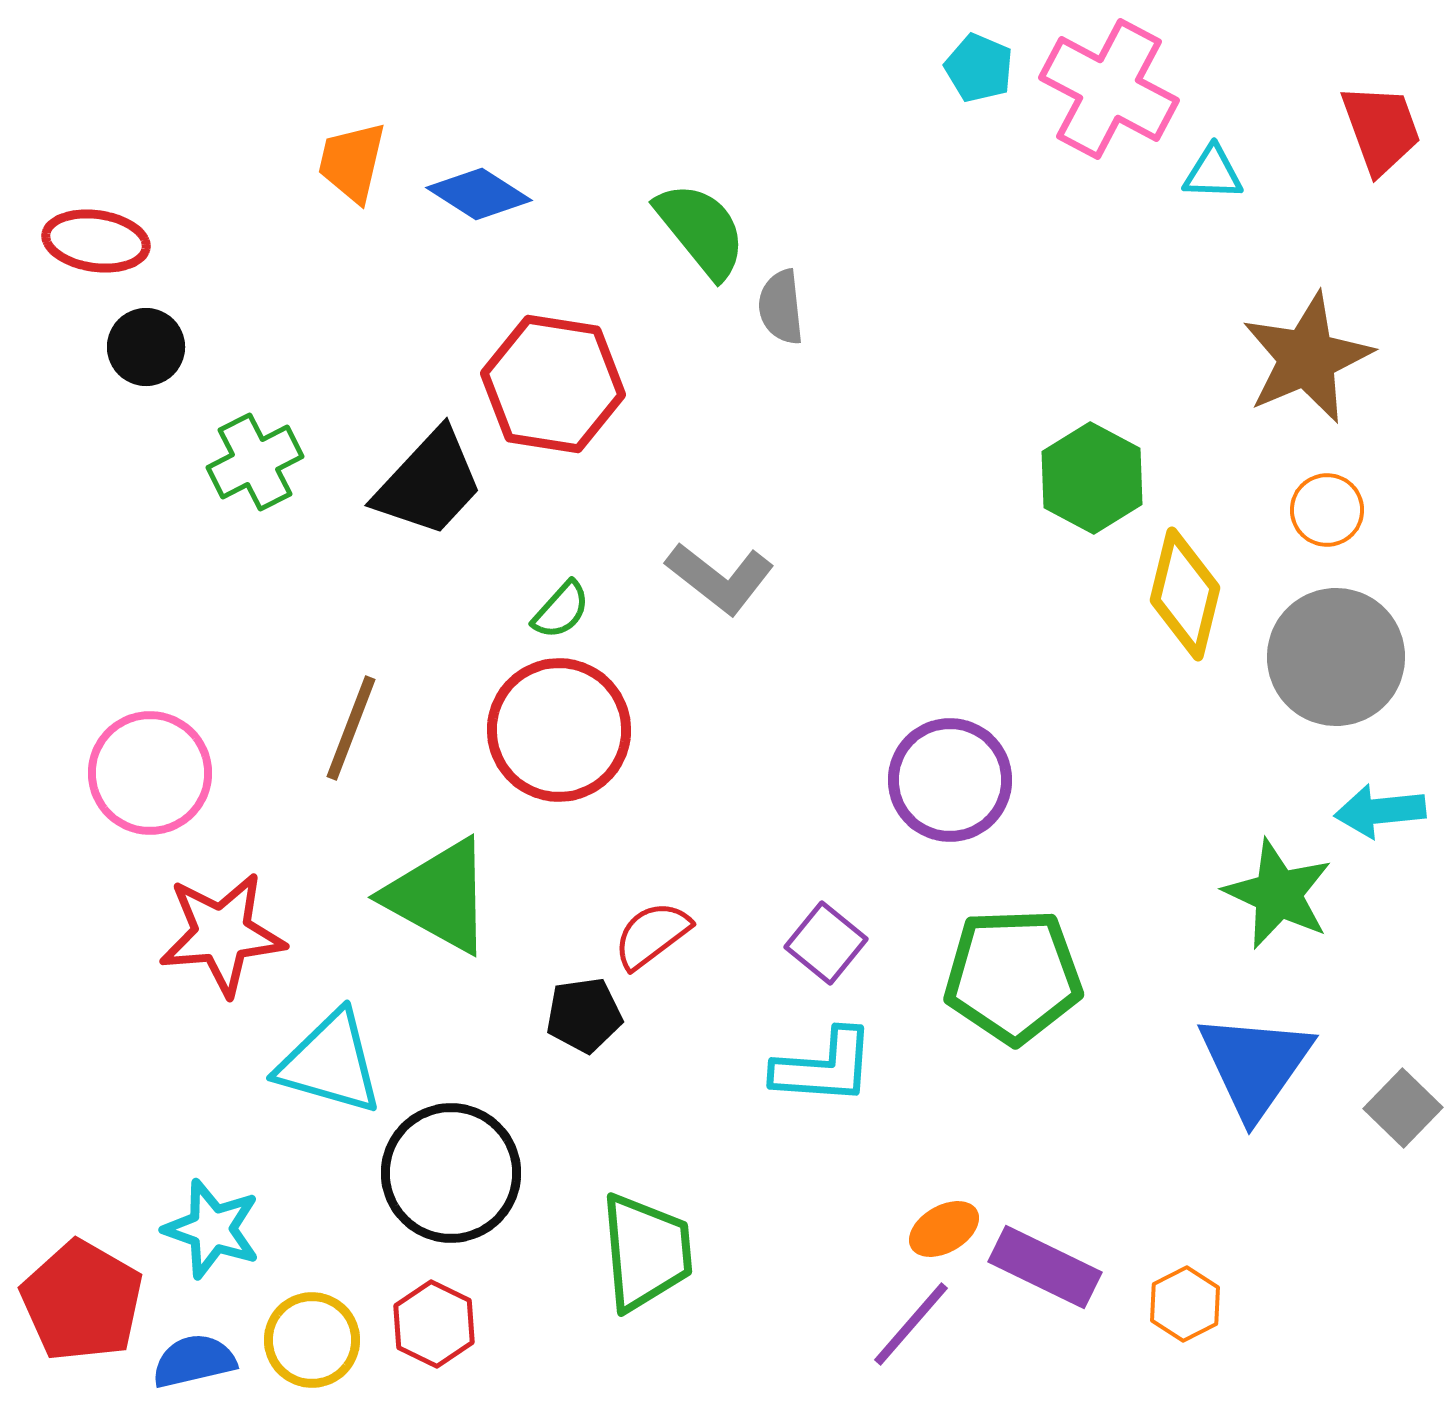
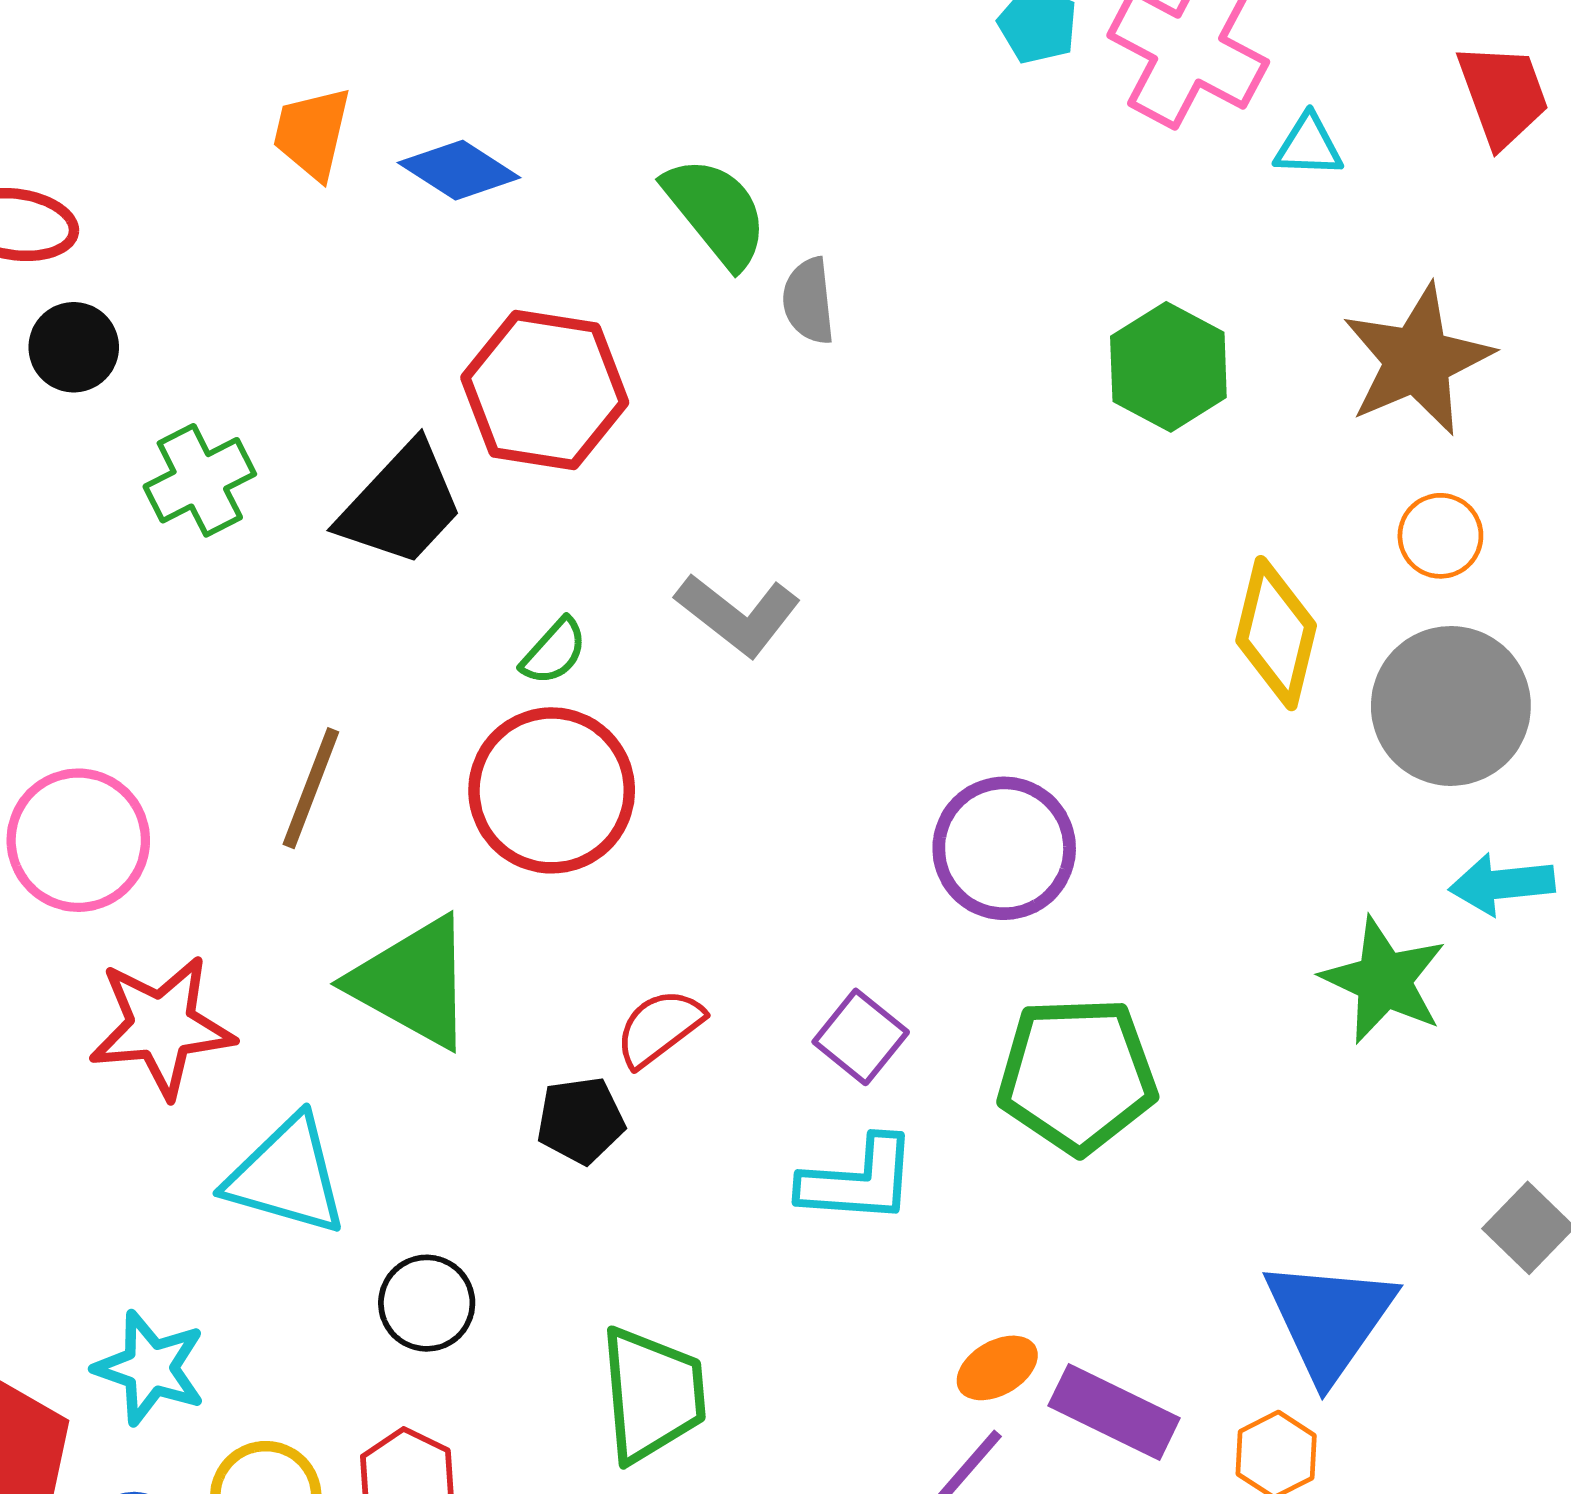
green hexagon: (1092, 478) -> (1168, 367), moved
blue triangle: (1255, 1065) -> (1329, 1319), moved
black circle: (451, 1173) -> (427, 1303), size x0.6

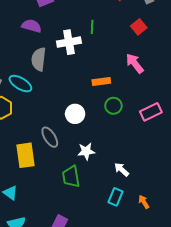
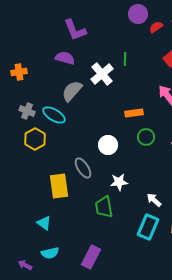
white cross: (69, 42) -> (102, 74), turned -30
gray semicircle: (39, 59) -> (72, 91), turned 35
cyan rectangle: (115, 197) -> (148, 227), size x1.4

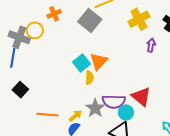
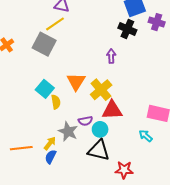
yellow cross: (139, 19) -> (101, 90), moved
orange triangle: (99, 61) -> (76, 82), moved
red triangle: (141, 97) -> (112, 110), turned -30
purple semicircle: (114, 102) -> (85, 121), size x0.6

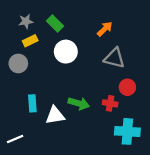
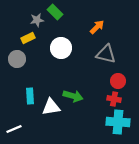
gray star: (26, 21) -> (37, 20), moved
green rectangle: (55, 24) -> (55, 12), moved
red cross: (110, 103) -> (114, 99), moved

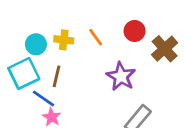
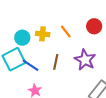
brown line: (56, 76) -> (56, 62), moved
blue line: (44, 98) -> (31, 65), moved

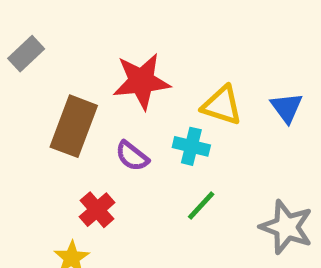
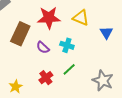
yellow triangle: (222, 105) -> (81, 18), moved
red cross: (97, 210) -> (46, 78), moved

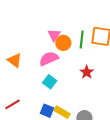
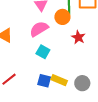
orange circle: (63, 43) -> (62, 17), moved

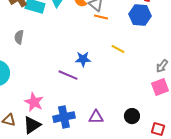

◆ ◆ ◆

◆ **BRIEF**
Wherever the word "green" occurs in a line of the listing, copy that line.

◆ **TASK RESPONSE**
green hexagon: (1092, 478) -> (1168, 367), moved
green rectangle: (55, 24) -> (55, 12), moved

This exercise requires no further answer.